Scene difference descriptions
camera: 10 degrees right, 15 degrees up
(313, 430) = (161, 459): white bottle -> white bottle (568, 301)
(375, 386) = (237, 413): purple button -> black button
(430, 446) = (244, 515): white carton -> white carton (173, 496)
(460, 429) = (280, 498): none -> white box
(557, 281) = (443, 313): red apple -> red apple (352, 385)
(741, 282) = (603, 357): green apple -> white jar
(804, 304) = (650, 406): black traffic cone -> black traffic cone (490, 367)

* * *

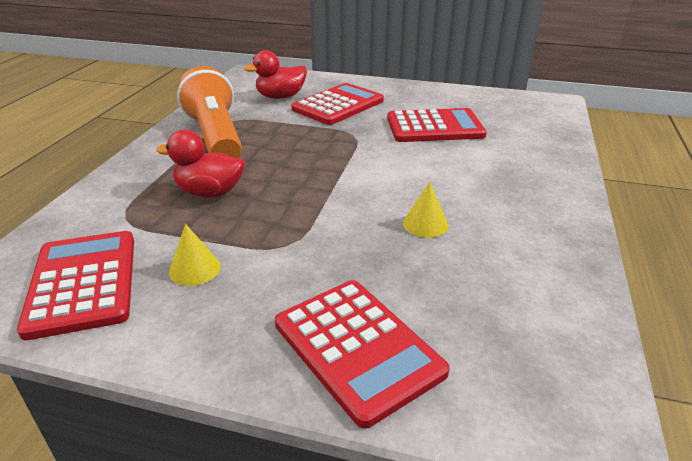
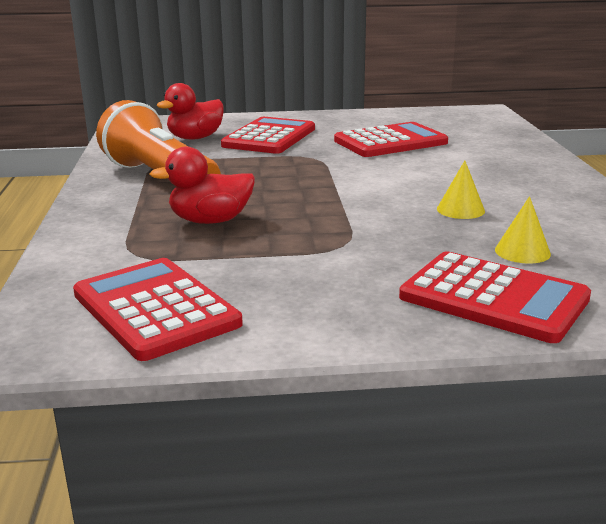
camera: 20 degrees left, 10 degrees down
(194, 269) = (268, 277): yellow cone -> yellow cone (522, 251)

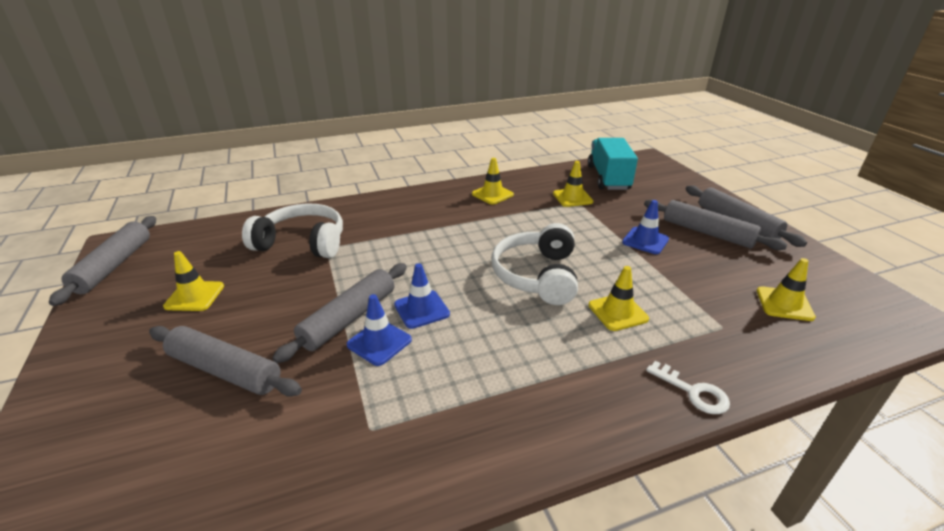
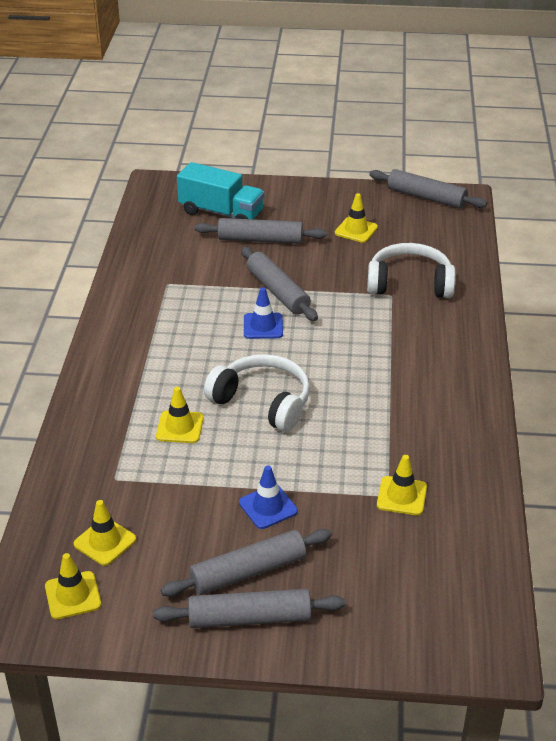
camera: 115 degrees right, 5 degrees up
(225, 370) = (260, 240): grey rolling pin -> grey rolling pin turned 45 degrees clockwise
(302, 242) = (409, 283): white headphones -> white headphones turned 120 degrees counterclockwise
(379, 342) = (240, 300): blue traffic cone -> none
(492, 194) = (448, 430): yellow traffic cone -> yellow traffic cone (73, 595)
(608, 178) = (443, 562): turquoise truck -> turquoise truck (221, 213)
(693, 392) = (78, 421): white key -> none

Problem to solve: Among the entries above, copy exactly only the lines starting with the one containing "(375, 386) = (237, 413): purple" and going through the one containing "(804, 304) = (650, 406): black", both ends included.

Expected output:
(375, 386) = (237, 413): purple button -> black button
(430, 446) = (244, 515): white carton -> white carton (173, 496)
(460, 429) = (280, 498): none -> white box
(557, 281) = (443, 313): red apple -> red apple (352, 385)
(741, 282) = (603, 357): green apple -> white jar
(804, 304) = (650, 406): black traffic cone -> black traffic cone (490, 367)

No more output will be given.